What you are asked to do: Please return each entry that follows exactly as given, but without pictures.

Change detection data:
***

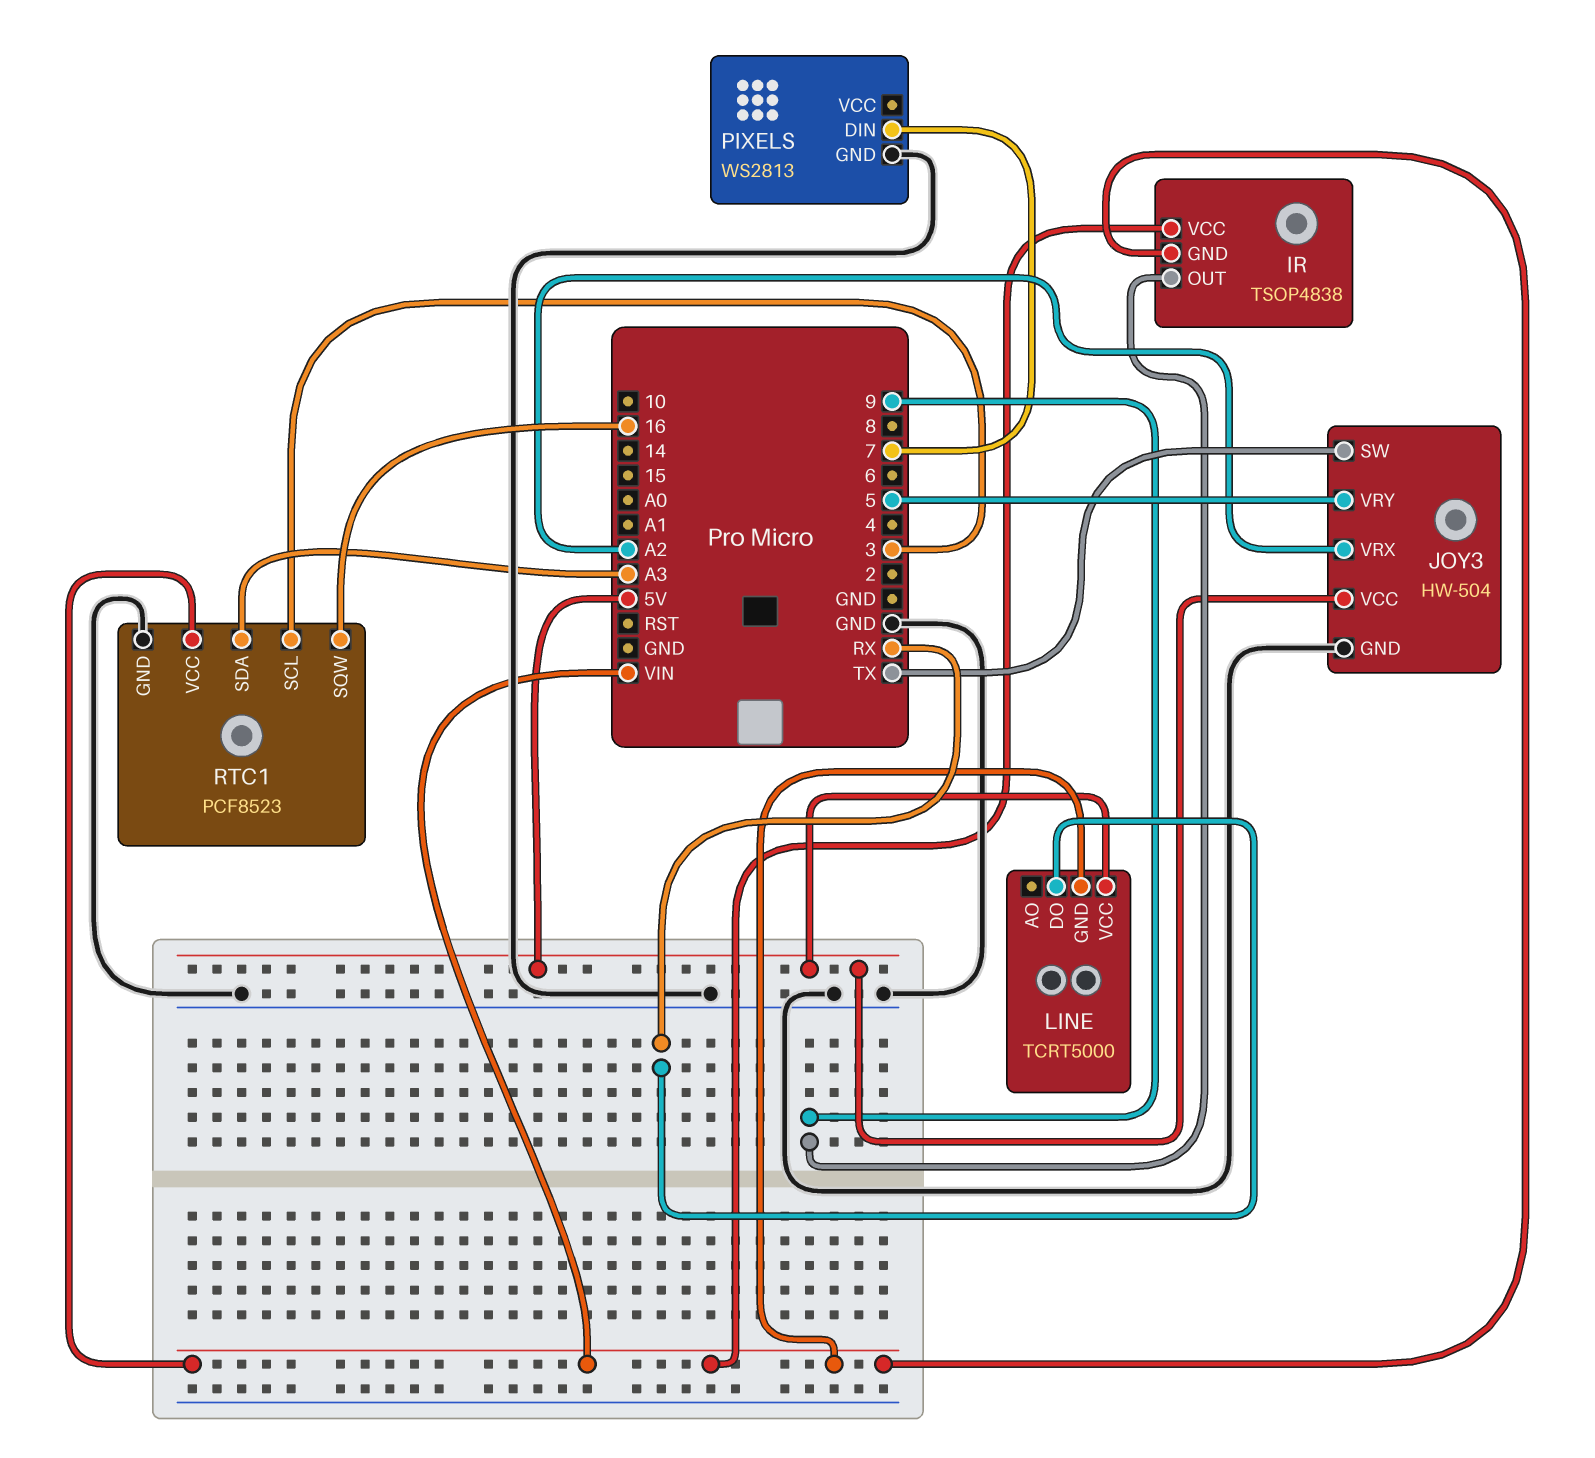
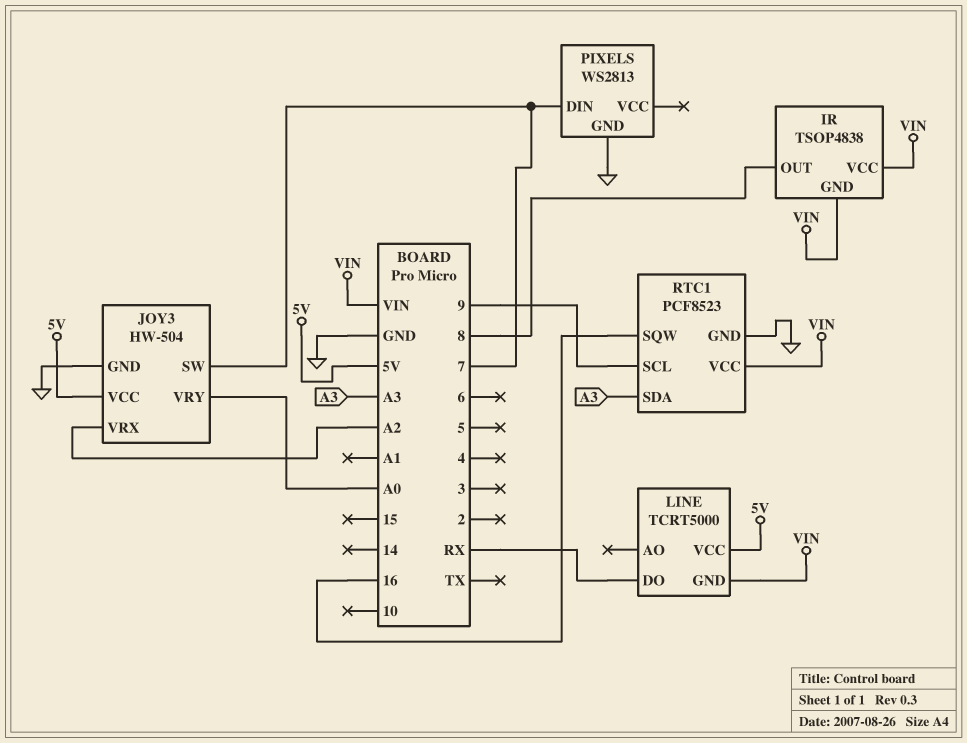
IR pin OUT: 9 -> 8
JOY3 pin SW: TX -> 7
JOY3 pin VRY: 5 -> A0
RTC1 pin SCL: 3 -> 9

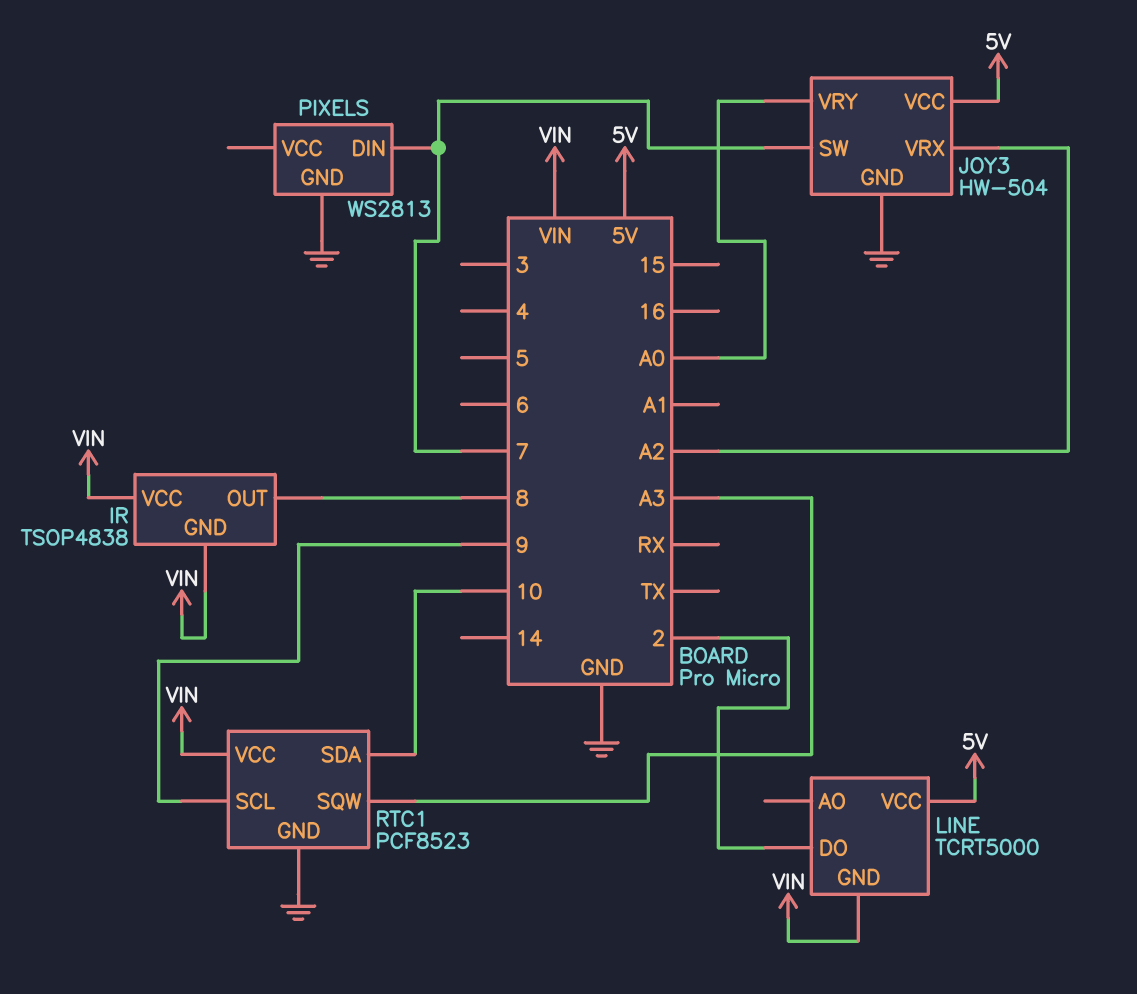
LINE pin DO: RX -> 2
RTC1 pin SDA: A3 -> 10
RTC1 pin SQW: 16 -> A3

***

Answer section:
IR pin OUT: 9 -> 8
JOY3 pin SW: TX -> 7
JOY3 pin VRY: 5 -> A0
RTC1 pin SCL: 3 -> 9

LINE pin DO: RX -> 2
RTC1 pin SDA: A3 -> 10
RTC1 pin SQW: 16 -> A3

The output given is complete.